**What you will do:** Would you print, word for word, only the lines running from the line with "pink calculator: 3 -> 1" to the last line of the entries, without the pictures?

**Supplied data:**
☆ ☆ ☆ ☆ ☆
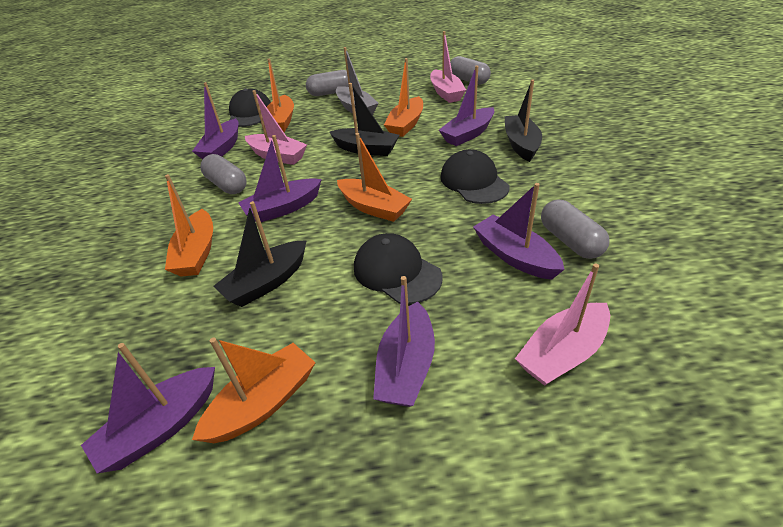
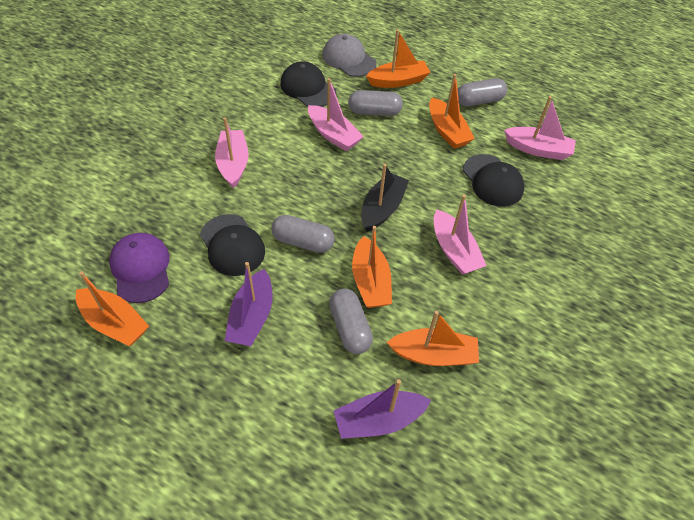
black boat: 3 -> 1
grey boat: 1 -> 0
grey cap: 0 -> 1
pink boat: 3 -> 4
purple boat: 6 -> 2
purple cap: 0 -> 1

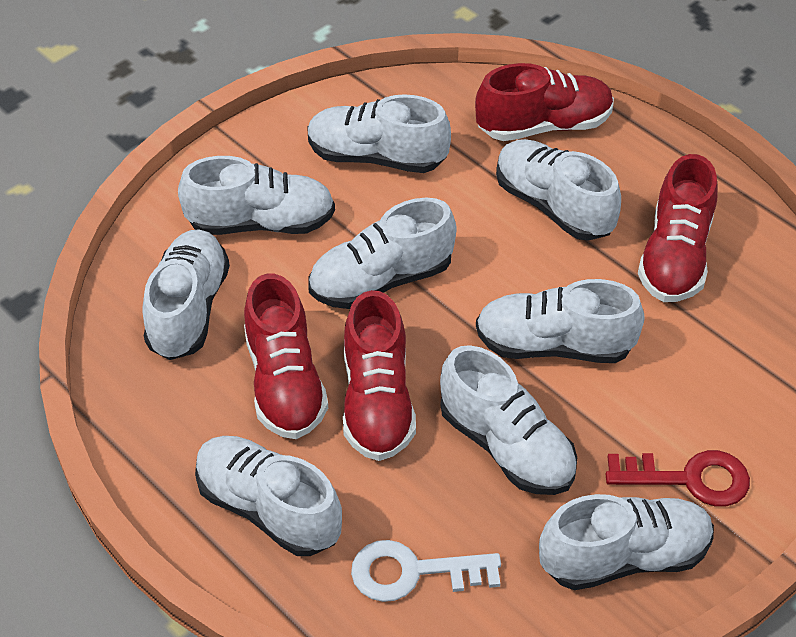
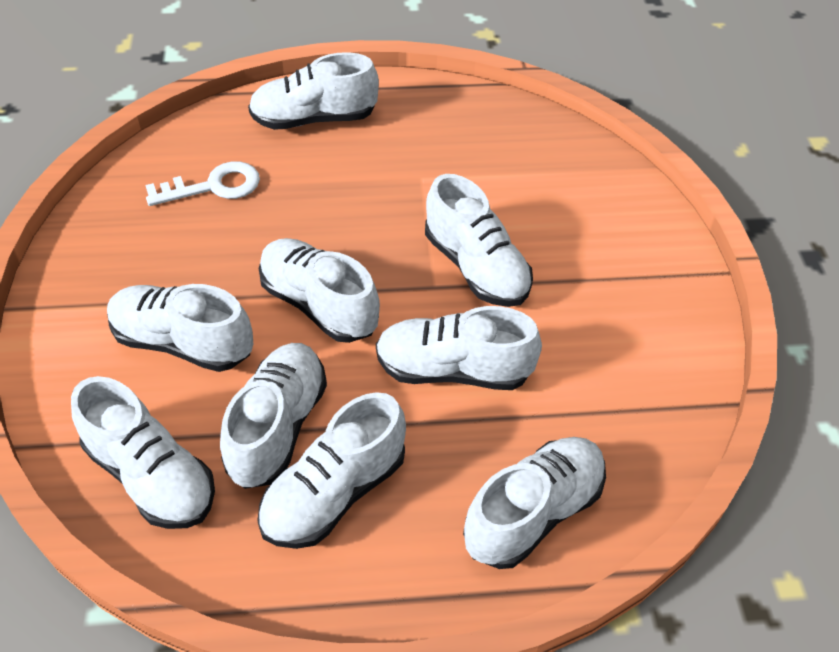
red key: 1 -> 0
red shoe: 4 -> 0

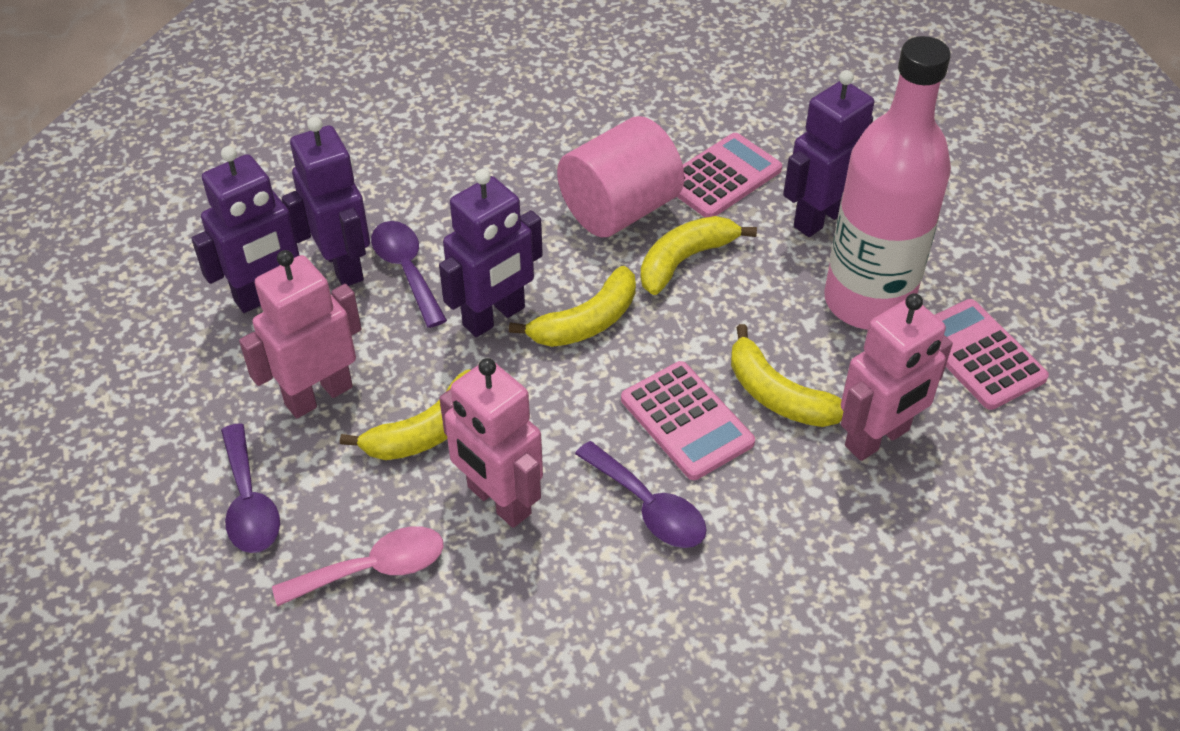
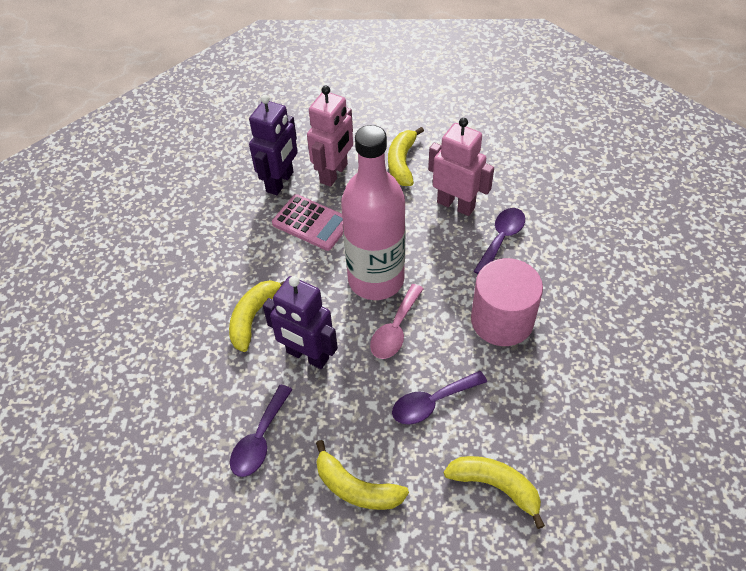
pink calculator: 3 -> 1
pink robot: 3 -> 2
purple robot: 4 -> 2

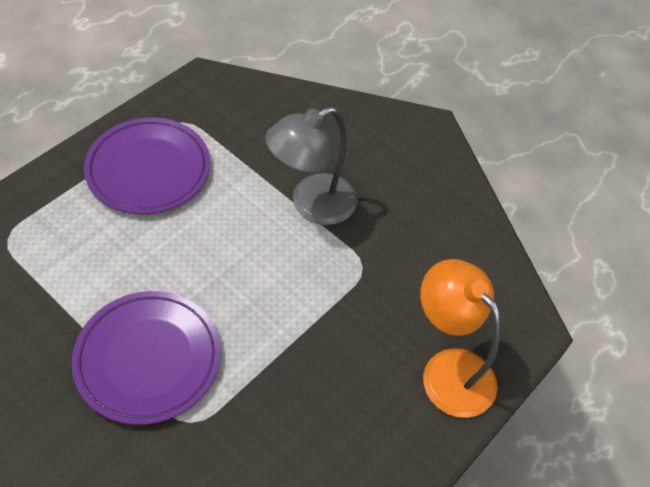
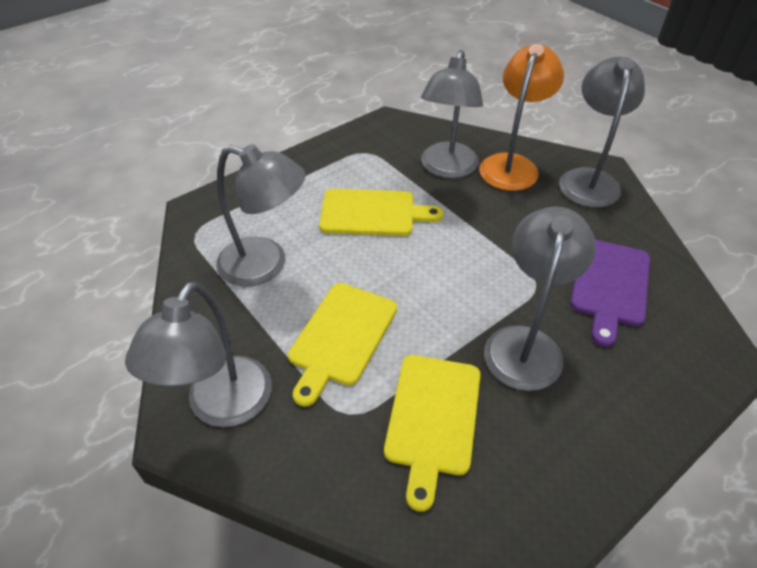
grey lamp: 1 -> 5
purple cutting board: 0 -> 1
purple plate: 2 -> 0
yellow cutting board: 0 -> 3

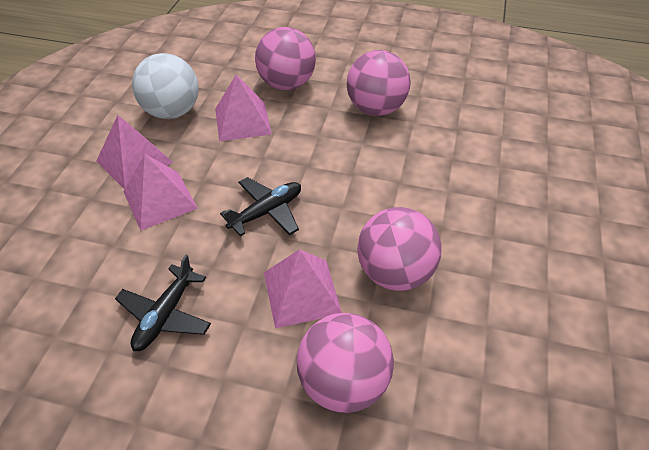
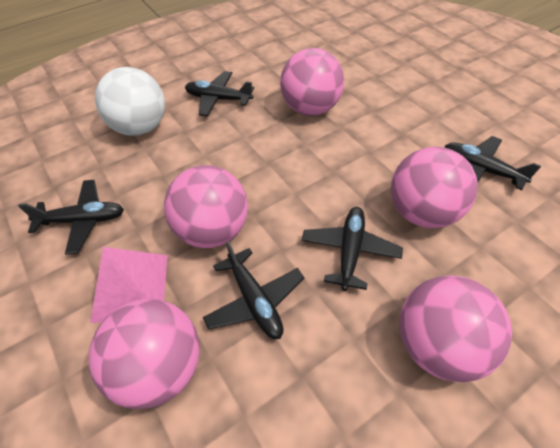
black plane: 2 -> 5
pink ball: 4 -> 5
pink pyramid: 4 -> 1

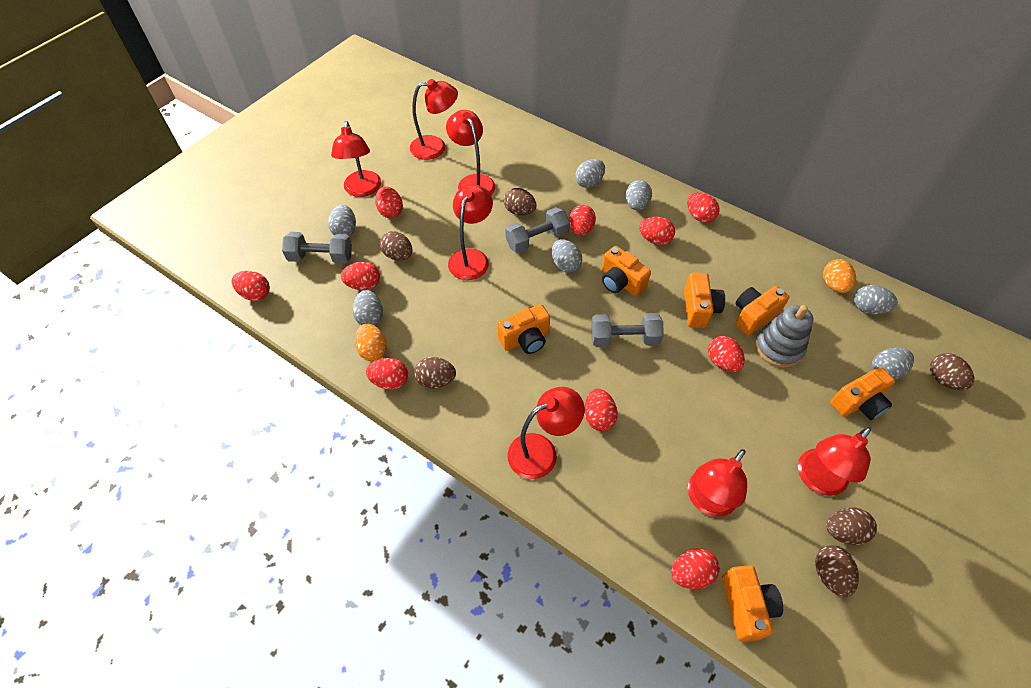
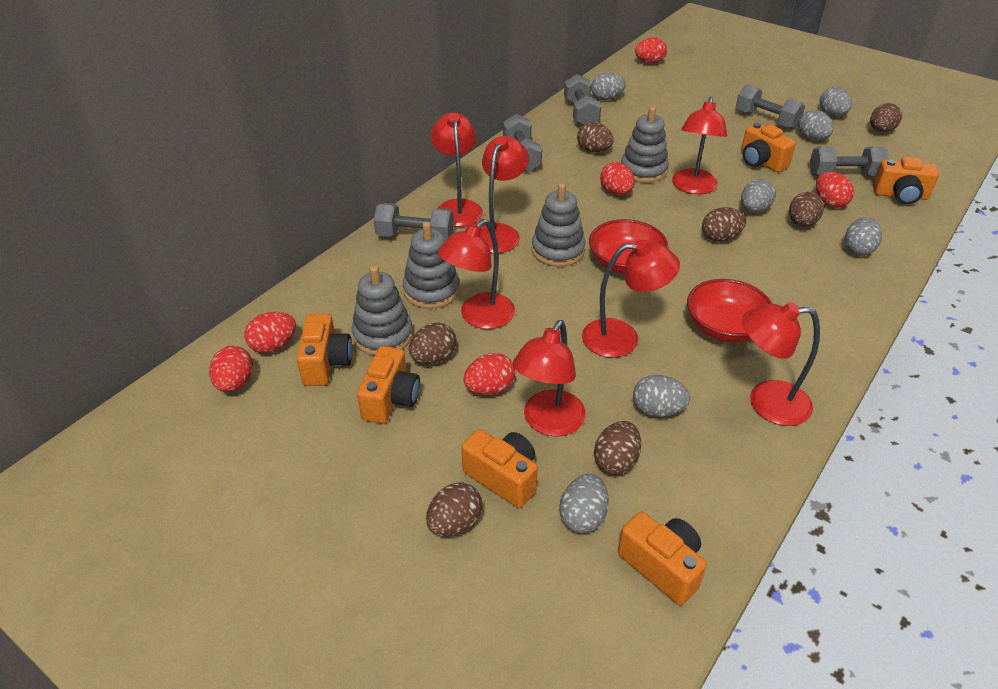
brown egg: 6 -> 7
grey dumbbell: 3 -> 5
grey stacking toy: 1 -> 4
orange egg: 2 -> 0
red bowl: 0 -> 2
red egg: 10 -> 6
☆ ☆ ☆ ☆ ☆
**Answer below:**
pink calculator: 3 -> 1
pink robot: 3 -> 2
purple robot: 4 -> 2

grey lamp: 1 -> 5
purple cutting board: 0 -> 1
purple plate: 2 -> 0
yellow cutting board: 0 -> 3

black plane: 2 -> 5
pink ball: 4 -> 5
pink pyramid: 4 -> 1

brown egg: 6 -> 7
grey dumbbell: 3 -> 5
grey stacking toy: 1 -> 4
orange egg: 2 -> 0
red bowl: 0 -> 2
red egg: 10 -> 6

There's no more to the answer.